Start of DATA EXTRACT

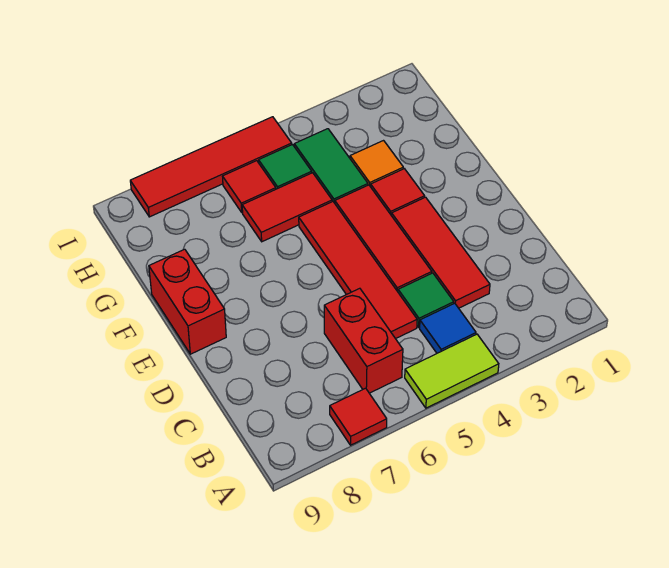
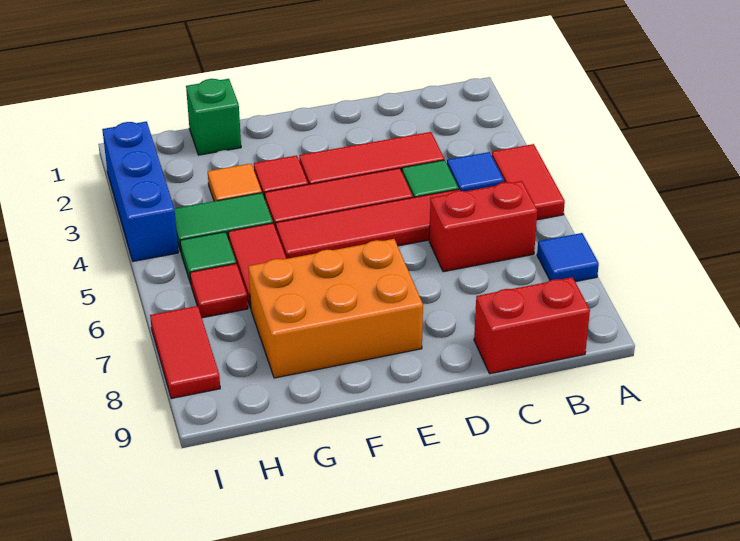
lime tile A4:A5 level 1 -> red tile A4:A5 level 1
red tile A7 level 1 -> blue tile A7 level 1
none -> orange brick E7:G8 level 1
red brick E9:F9 level 1 -> red brick B9:C9 level 1
none -> green brick G1 level 1
none -> blue brick I2:I4 level 1
red tile I5:I8 level 1 -> red tile I7:I8 level 1

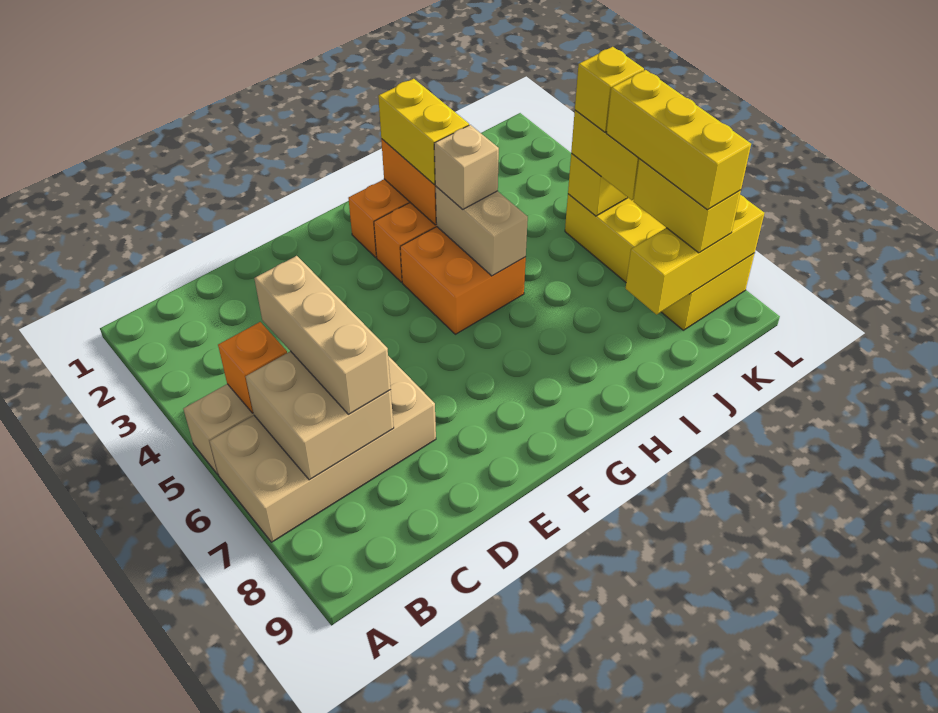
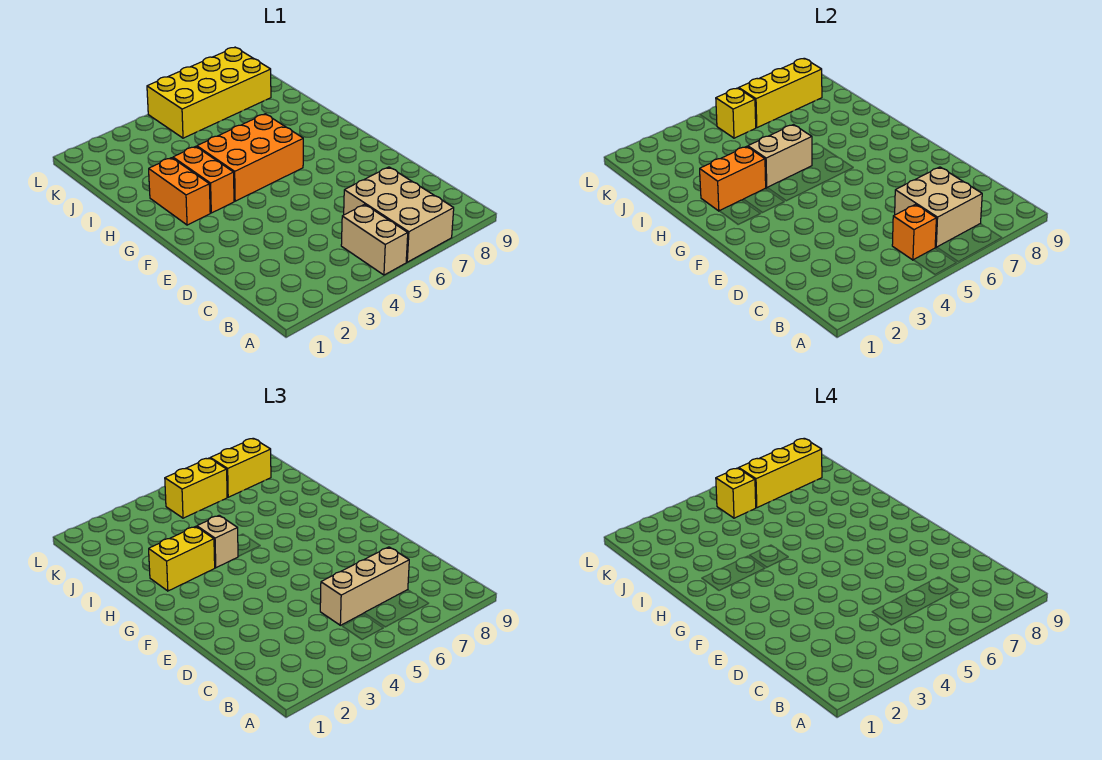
tan brick A6:D7 level 1 -> tan brick A6:C7 level 1
orange brick G4:H5 level 1 -> orange brick G4:H6 level 1
yellow brick J8:L8 level 2 -> yellow brick K6:K8 level 2

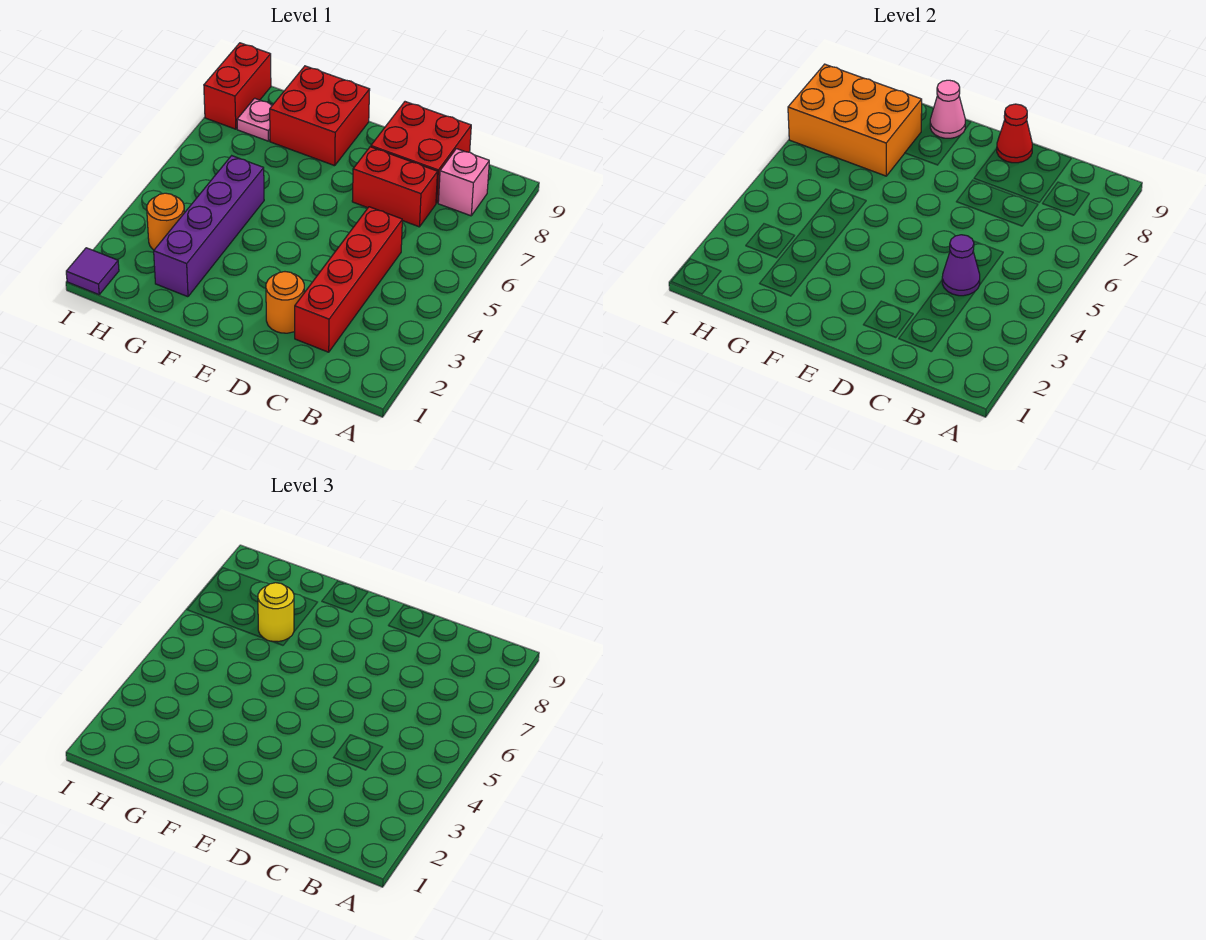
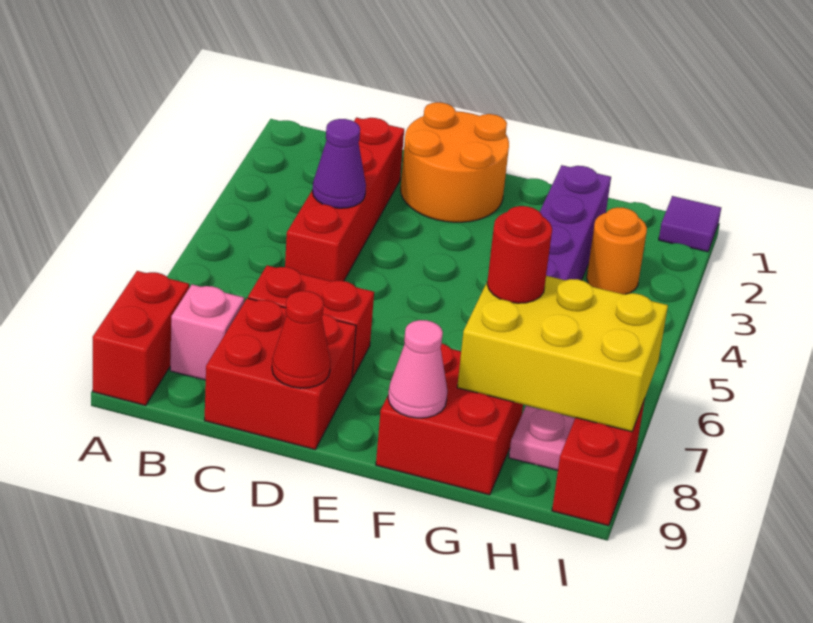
none -> red brick A8:A9 level 1
orange round brick D2 level 1 -> orange round brick D1:E2 level 1
orange brick G7:I8 level 2 -> yellow brick G7:I8 level 2
yellow round brick G7 level 3 -> red round brick G7 level 3

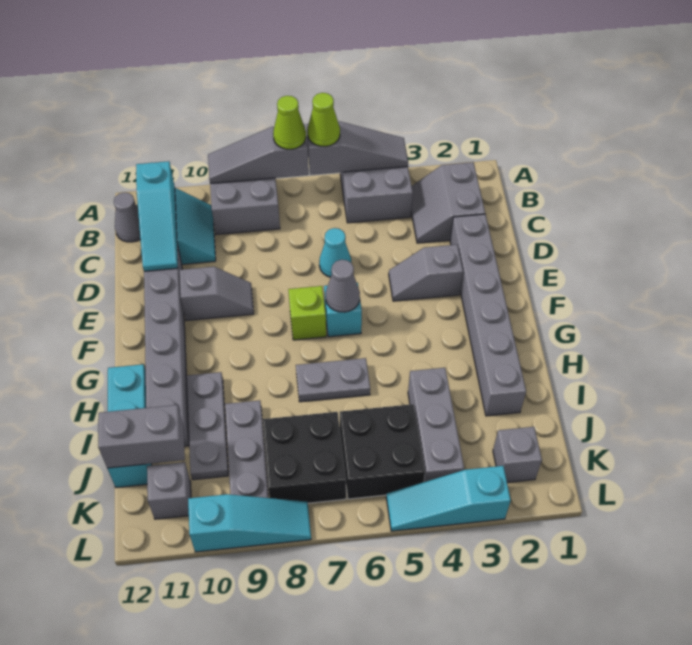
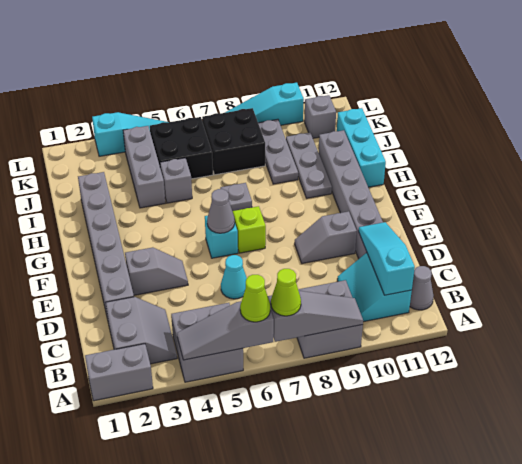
grey plate H6:H7 level 1 -> grey plate H7 level 1
grey brick J11:J12 level 2 -> grey brick A1:A2 level 1
grey brick K2 level 1 -> grey brick I5 level 1

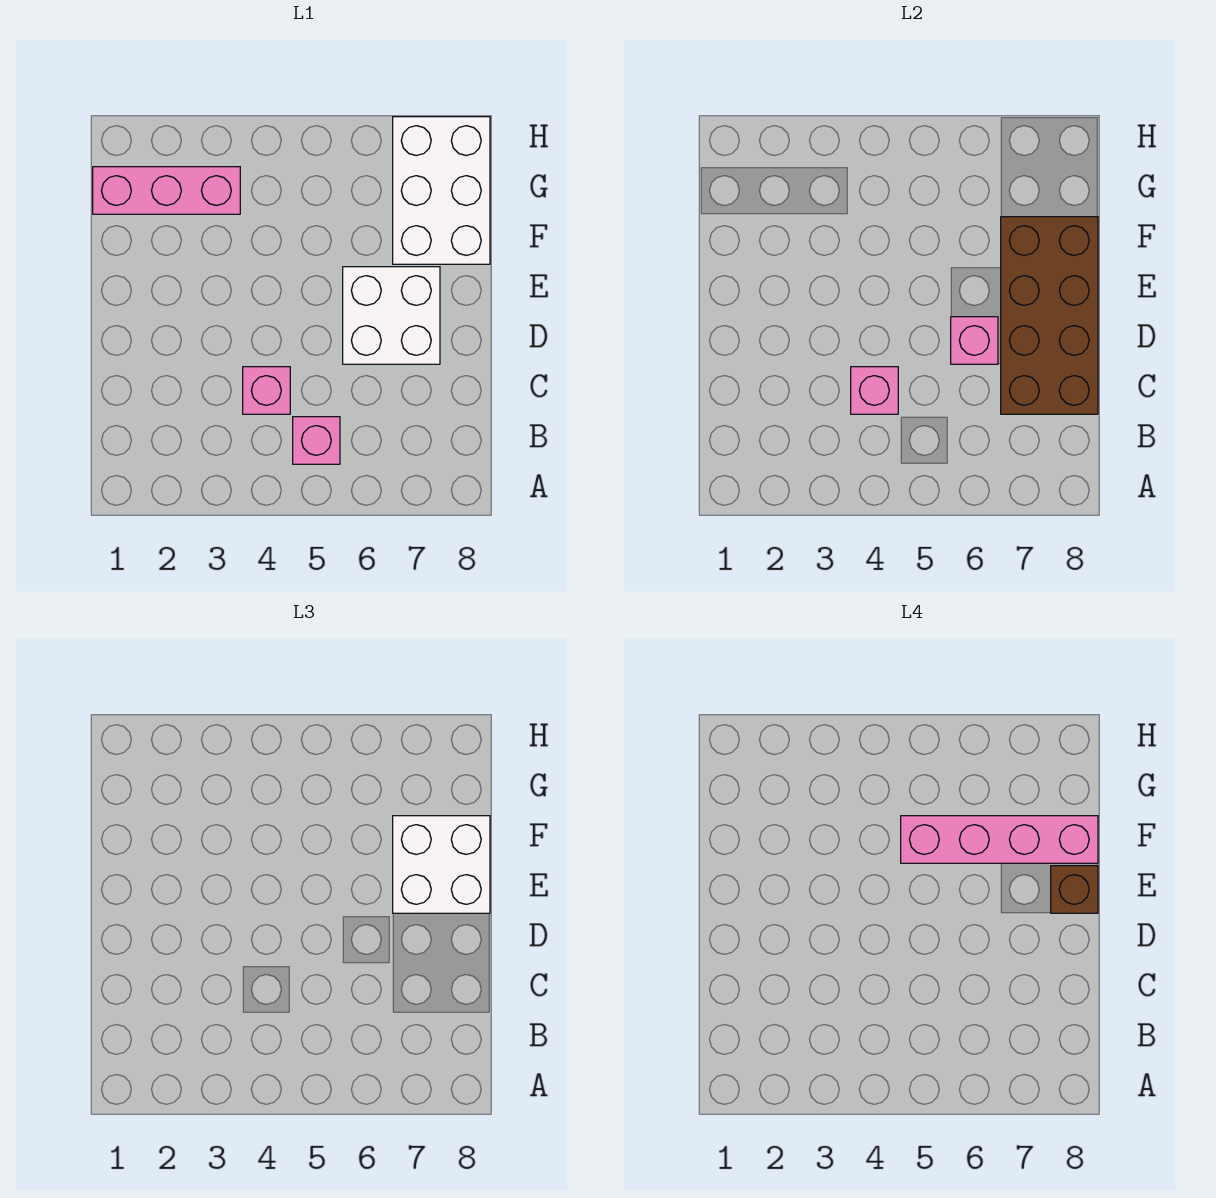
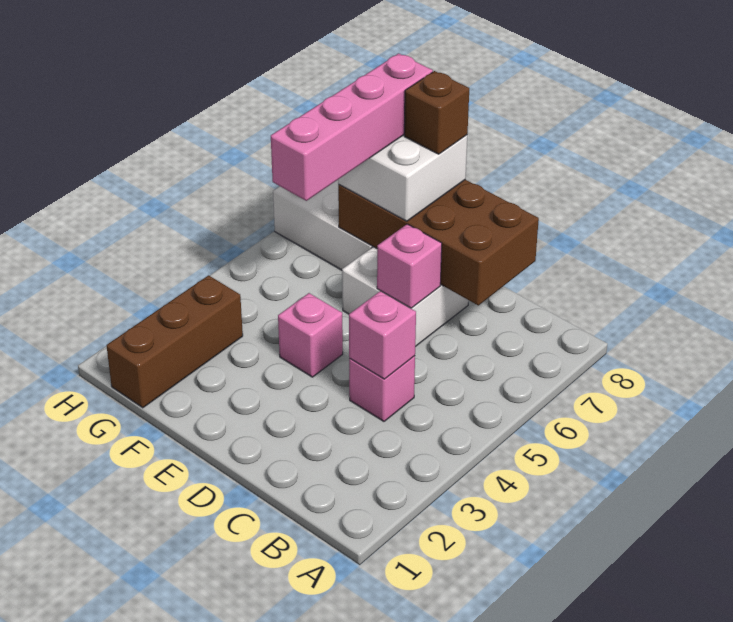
pink brick B5 level 1 -> pink brick E4 level 1
pink brick G1:G3 level 1 -> brown brick G1:G3 level 1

End of DATA EXTRACT

== TASK BRIEF ==
Go through the entries. Report every line that contains the word "grey".

== WRITTEN REPLY ==
grey plate H6:H7 level 1 -> grey plate H7 level 1
grey brick J11:J12 level 2 -> grey brick A1:A2 level 1
grey brick K2 level 1 -> grey brick I5 level 1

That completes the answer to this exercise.